──────── Given entries

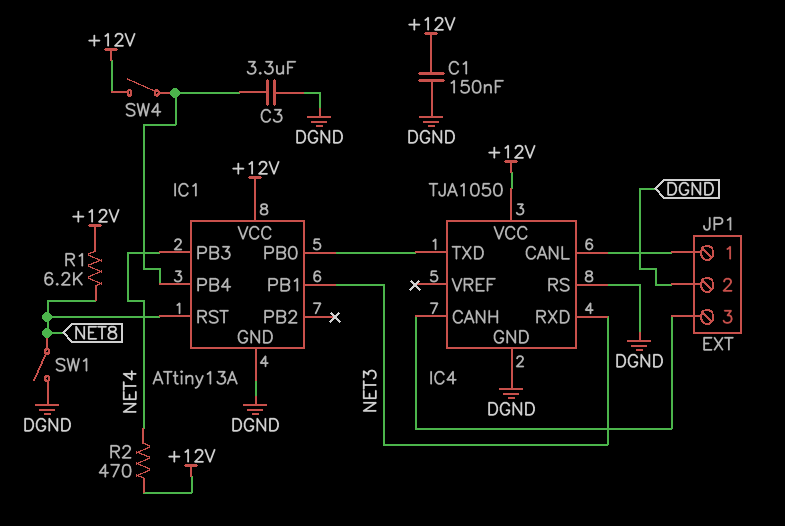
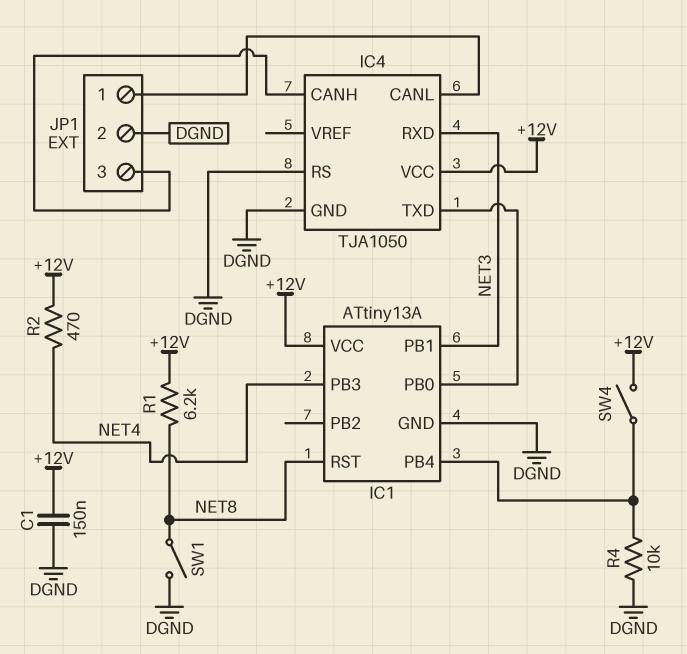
C3: 3.3uF (DGND, IC1/PB4) -> none
R4: none -> 10k (DGND, IC1/PB4)

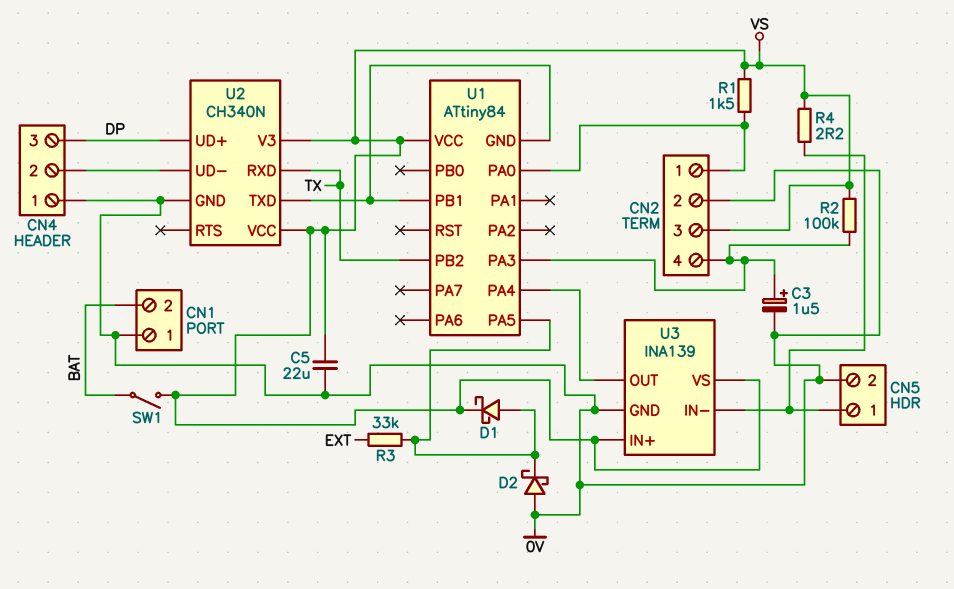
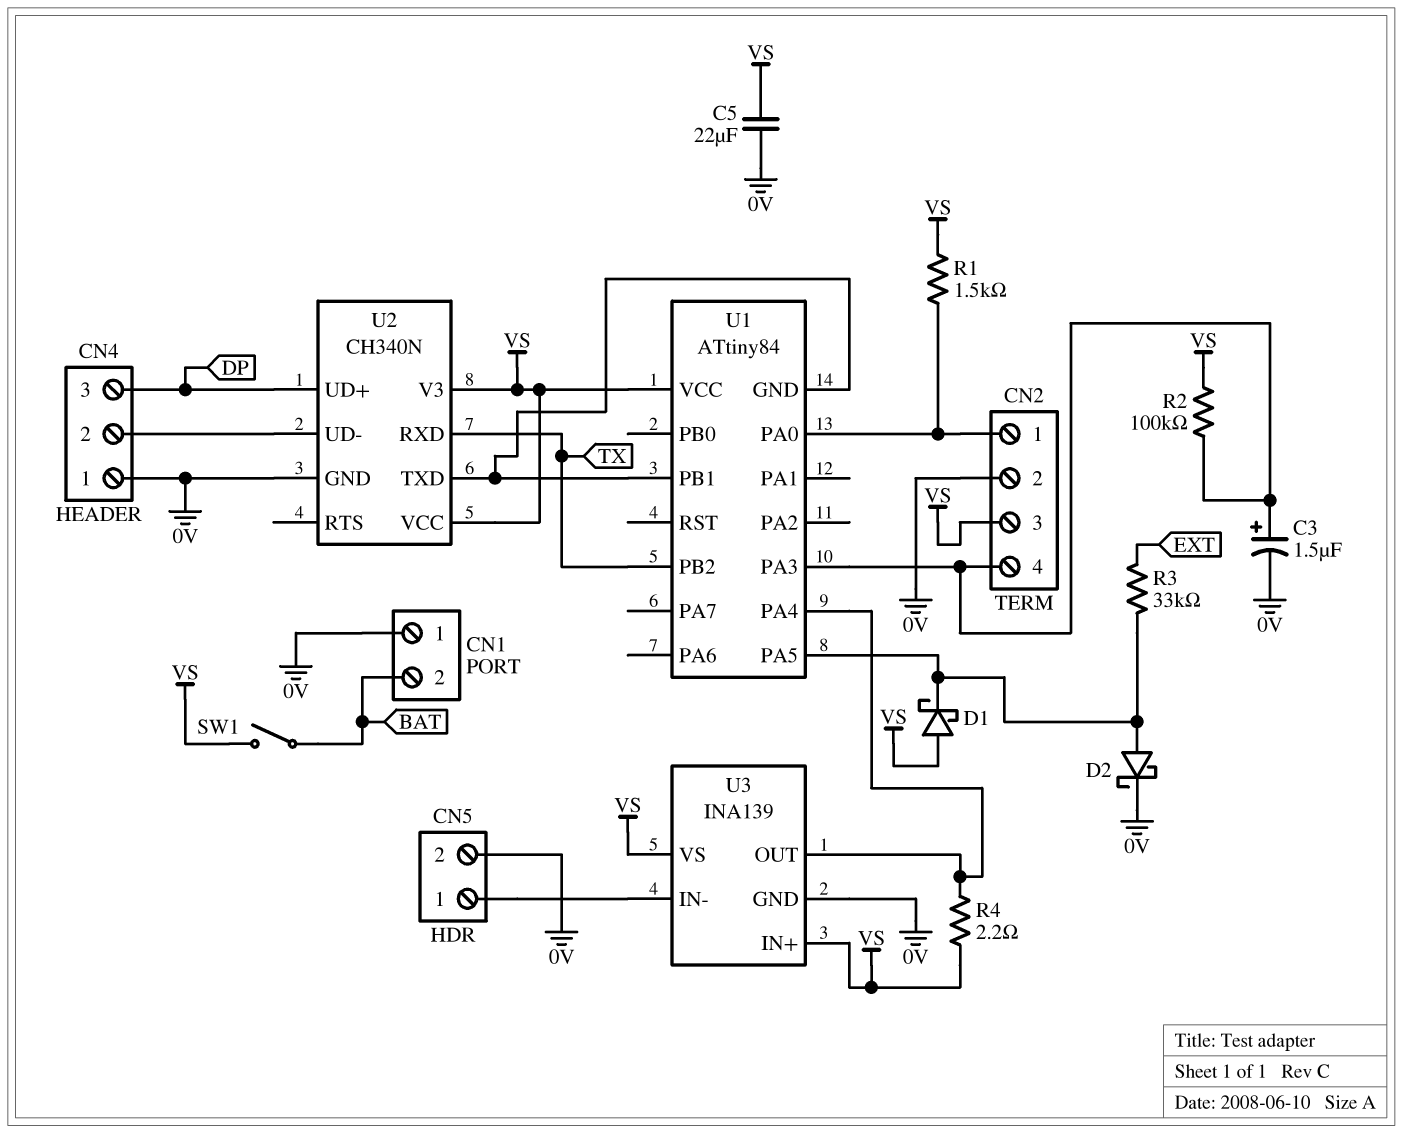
D1: schottky (A U1/PA5, K VS) -> schottky (A VS, K U1/PA5)
D2: schottky (A 0V, K U1/PA5) -> schottky (A U1/PA5, K 0V)
R4: 2.2 (CN5/1, VS) -> 2.2 (U1/PA4, VS)

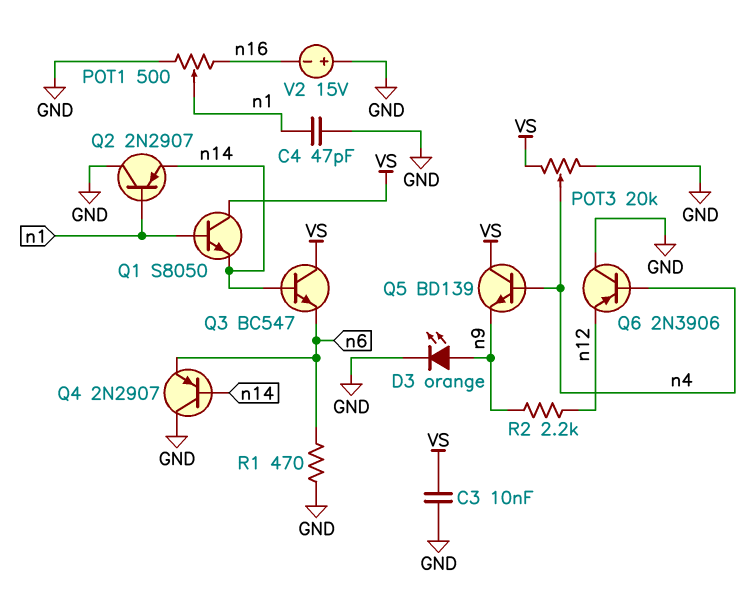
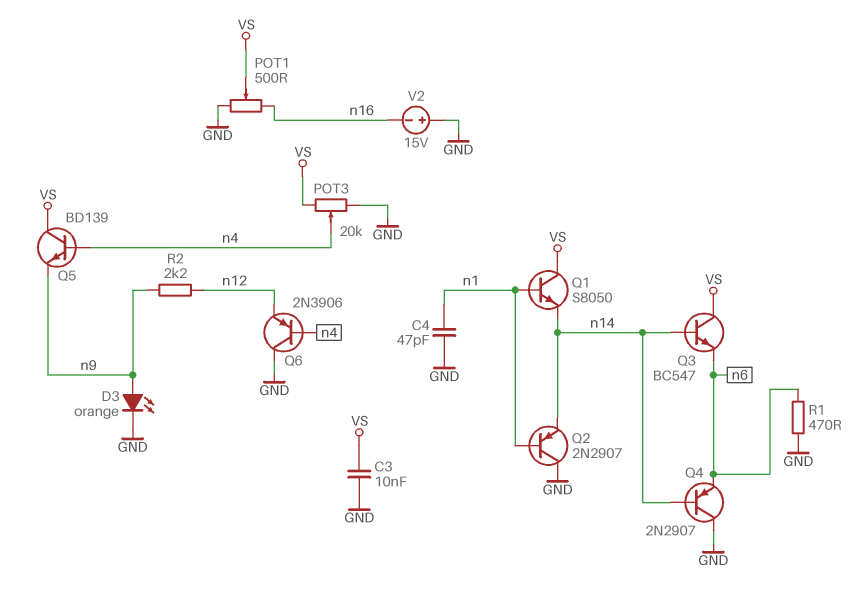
POT1: 500 (GND, n16, wiper n1) -> 500 (GND, n16, wiper VS)

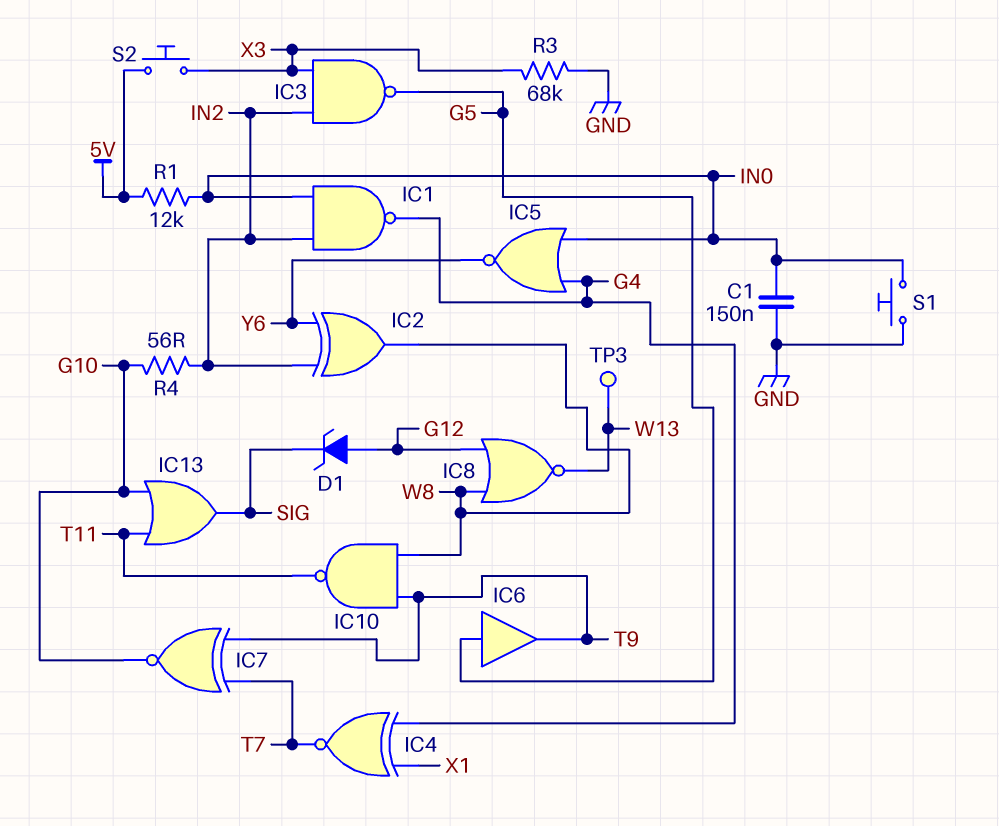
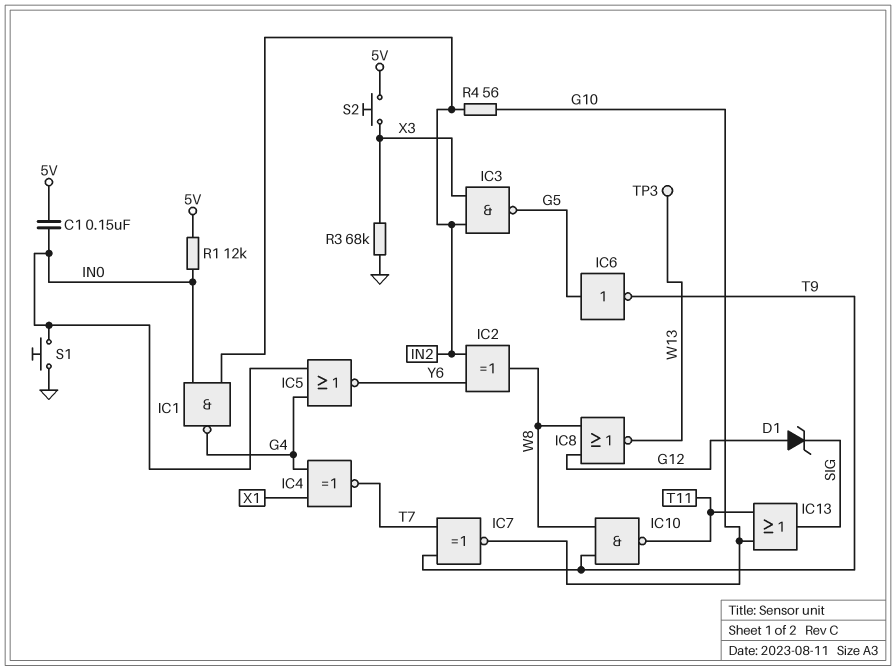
C1: 150nF (GND, IN0) -> 150nF (5V, IN0)
IC6: buffer (in G5, out T9) -> NOT (in G5, out T9)

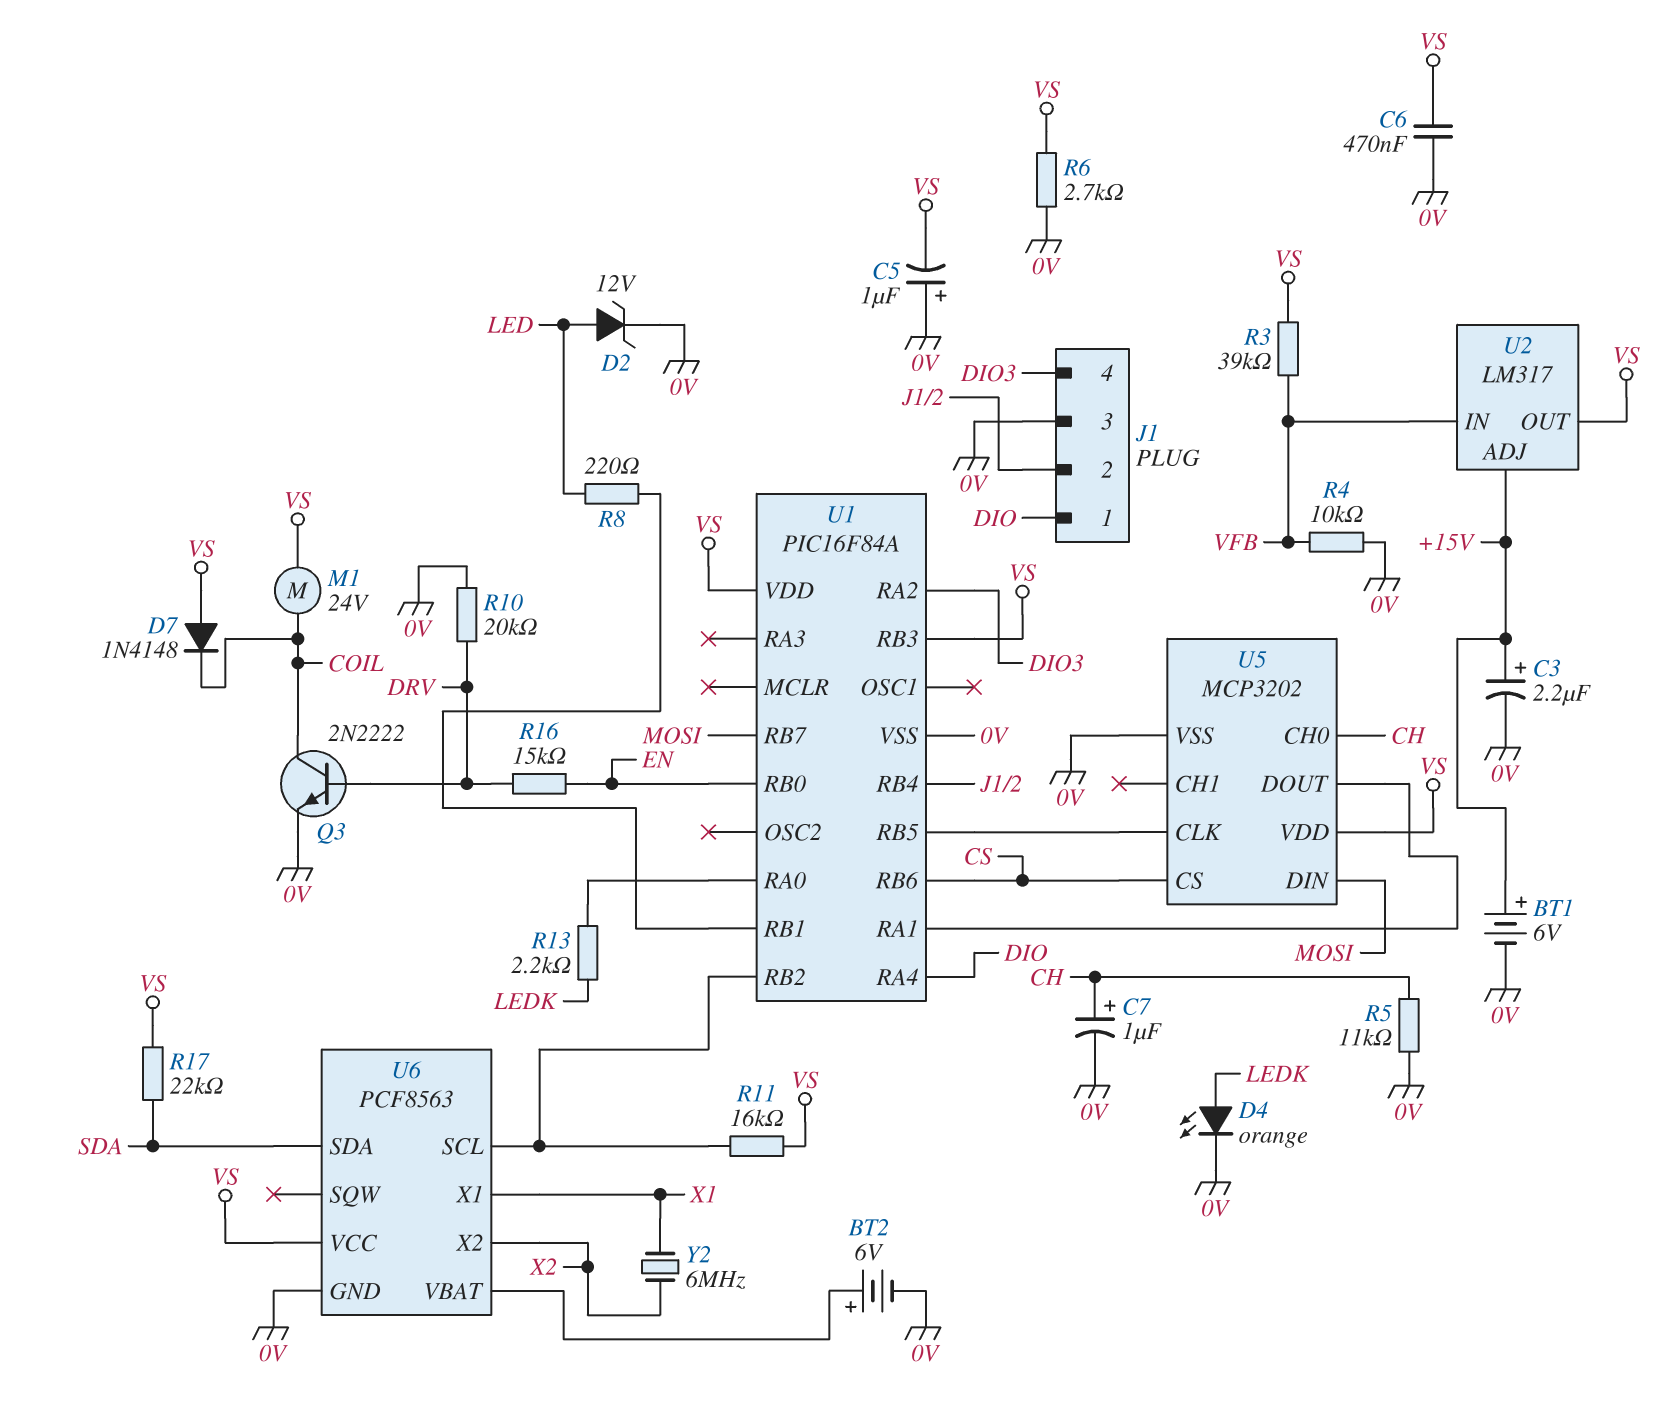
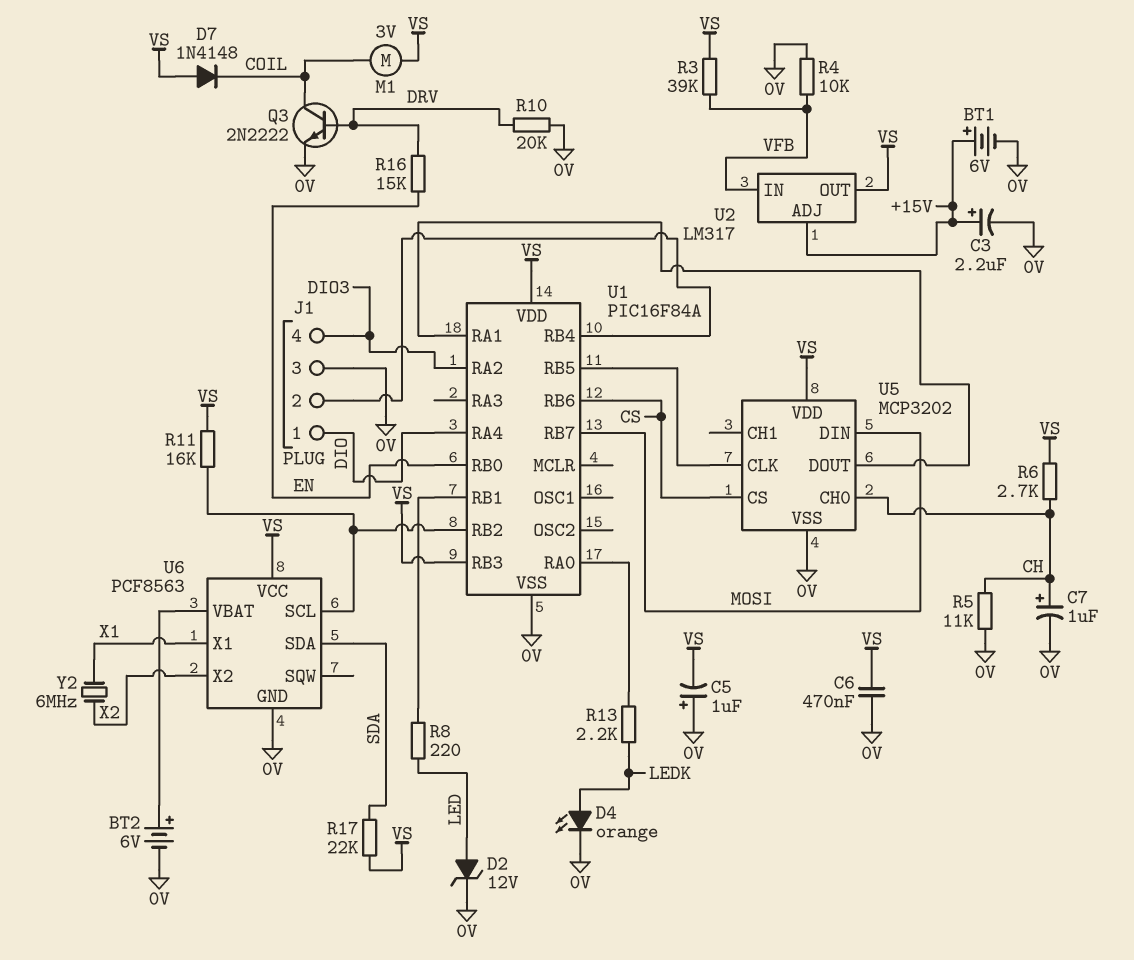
M1: motor 24V (COIL, VS) -> motor 3V (COIL, VS)
R6: 2.7k (0V, VS) -> 2.7k (CH, VS)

────────────────

Could you tally how many lines of the material above include the word "DGND" and reply with only that count?

- **Written response**: 2